#### Material for this task:

--*--

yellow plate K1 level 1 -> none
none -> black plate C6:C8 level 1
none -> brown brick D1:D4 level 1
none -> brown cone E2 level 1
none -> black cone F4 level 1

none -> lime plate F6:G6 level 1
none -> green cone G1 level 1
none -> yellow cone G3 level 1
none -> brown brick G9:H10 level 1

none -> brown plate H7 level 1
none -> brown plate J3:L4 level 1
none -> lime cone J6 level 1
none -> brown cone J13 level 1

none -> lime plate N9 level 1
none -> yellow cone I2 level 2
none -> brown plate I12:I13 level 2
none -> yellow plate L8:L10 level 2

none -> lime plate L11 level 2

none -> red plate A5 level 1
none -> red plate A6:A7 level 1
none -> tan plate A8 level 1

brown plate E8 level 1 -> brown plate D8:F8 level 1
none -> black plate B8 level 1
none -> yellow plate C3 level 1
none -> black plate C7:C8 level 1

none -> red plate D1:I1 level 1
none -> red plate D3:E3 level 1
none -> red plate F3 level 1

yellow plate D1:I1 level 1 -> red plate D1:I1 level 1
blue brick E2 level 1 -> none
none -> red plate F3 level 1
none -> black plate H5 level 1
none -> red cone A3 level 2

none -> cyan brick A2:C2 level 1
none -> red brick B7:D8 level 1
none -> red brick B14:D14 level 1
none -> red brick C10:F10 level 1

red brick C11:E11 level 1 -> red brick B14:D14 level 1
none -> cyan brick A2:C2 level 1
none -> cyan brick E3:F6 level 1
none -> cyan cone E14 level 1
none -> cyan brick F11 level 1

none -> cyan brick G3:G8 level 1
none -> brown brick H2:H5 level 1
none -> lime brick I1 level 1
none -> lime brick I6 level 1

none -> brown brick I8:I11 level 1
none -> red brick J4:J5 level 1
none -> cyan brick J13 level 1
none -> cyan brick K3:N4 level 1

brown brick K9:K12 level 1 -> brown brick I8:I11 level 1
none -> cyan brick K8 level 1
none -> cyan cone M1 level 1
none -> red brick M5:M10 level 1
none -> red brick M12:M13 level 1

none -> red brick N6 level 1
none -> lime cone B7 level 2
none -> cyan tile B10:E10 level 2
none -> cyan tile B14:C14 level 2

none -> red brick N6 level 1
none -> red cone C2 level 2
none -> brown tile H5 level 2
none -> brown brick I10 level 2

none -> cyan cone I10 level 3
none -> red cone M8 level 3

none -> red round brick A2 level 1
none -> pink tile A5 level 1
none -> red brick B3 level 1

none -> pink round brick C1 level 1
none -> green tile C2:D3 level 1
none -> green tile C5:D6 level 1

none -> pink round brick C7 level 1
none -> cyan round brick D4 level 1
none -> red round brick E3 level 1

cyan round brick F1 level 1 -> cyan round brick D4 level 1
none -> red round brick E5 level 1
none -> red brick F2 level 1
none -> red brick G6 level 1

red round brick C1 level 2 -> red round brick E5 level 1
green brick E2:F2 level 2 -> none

--*--

#### What the task requires:
Your task is to transcribe the listing in full, so that each line reads exactly as before.

#### Exercise solution:
yellow plate K1 level 1 -> none
none -> black plate C6:C8 level 1
none -> brown brick D1:D4 level 1
none -> brown cone E2 level 1
none -> black cone F4 level 1

none -> lime plate F6:G6 level 1
none -> green cone G1 level 1
none -> yellow cone G3 level 1
none -> brown brick G9:H10 level 1

none -> brown plate H7 level 1
none -> brown plate J3:L4 level 1
none -> lime cone J6 level 1
none -> brown cone J13 level 1

none -> lime plate N9 level 1
none -> yellow cone I2 level 2
none -> brown plate I12:I13 level 2
none -> yellow plate L8:L10 level 2

none -> lime plate L11 level 2

none -> red plate A5 level 1
none -> red plate A6:A7 level 1
none -> tan plate A8 level 1

brown plate E8 level 1 -> brown plate D8:F8 level 1
none -> black plate B8 level 1
none -> yellow plate C3 level 1
none -> black plate C7:C8 level 1

none -> red plate D1:I1 level 1
none -> red plate D3:E3 level 1
none -> red plate F3 level 1

yellow plate D1:I1 level 1 -> red plate D1:I1 level 1
blue brick E2 level 1 -> none
none -> red plate F3 level 1
none -> black plate H5 level 1
none -> red cone A3 level 2

none -> cyan brick A2:C2 level 1
none -> red brick B7:D8 level 1
none -> red brick B14:D14 level 1
none -> red brick C10:F10 level 1

red brick C11:E11 level 1 -> red brick B14:D14 level 1
none -> cyan brick A2:C2 level 1
none -> cyan brick E3:F6 level 1
none -> cyan cone E14 level 1
none -> cyan brick F11 level 1

none -> cyan brick G3:G8 level 1
none -> brown brick H2:H5 level 1
none -> lime brick I1 level 1
none -> lime brick I6 level 1

none -> brown brick I8:I11 level 1
none -> red brick J4:J5 level 1
none -> cyan brick J13 level 1
none -> cyan brick K3:N4 level 1

brown brick K9:K12 level 1 -> brown brick I8:I11 level 1
none -> cyan brick K8 level 1
none -> cyan cone M1 level 1
none -> red brick M5:M10 level 1
none -> red brick M12:M13 level 1

none -> red brick N6 level 1
none -> lime cone B7 level 2
none -> cyan tile B10:E10 level 2
none -> cyan tile B14:C14 level 2

none -> red brick N6 level 1
none -> red cone C2 level 2
none -> brown tile H5 level 2
none -> brown brick I10 level 2

none -> cyan cone I10 level 3
none -> red cone M8 level 3

none -> red round brick A2 level 1
none -> pink tile A5 level 1
none -> red brick B3 level 1

none -> pink round brick C1 level 1
none -> green tile C2:D3 level 1
none -> green tile C5:D6 level 1

none -> pink round brick C7 level 1
none -> cyan round brick D4 level 1
none -> red round brick E3 level 1

cyan round brick F1 level 1 -> cyan round brick D4 level 1
none -> red round brick E5 level 1
none -> red brick F2 level 1
none -> red brick G6 level 1

red round brick C1 level 2 -> red round brick E5 level 1
green brick E2:F2 level 2 -> none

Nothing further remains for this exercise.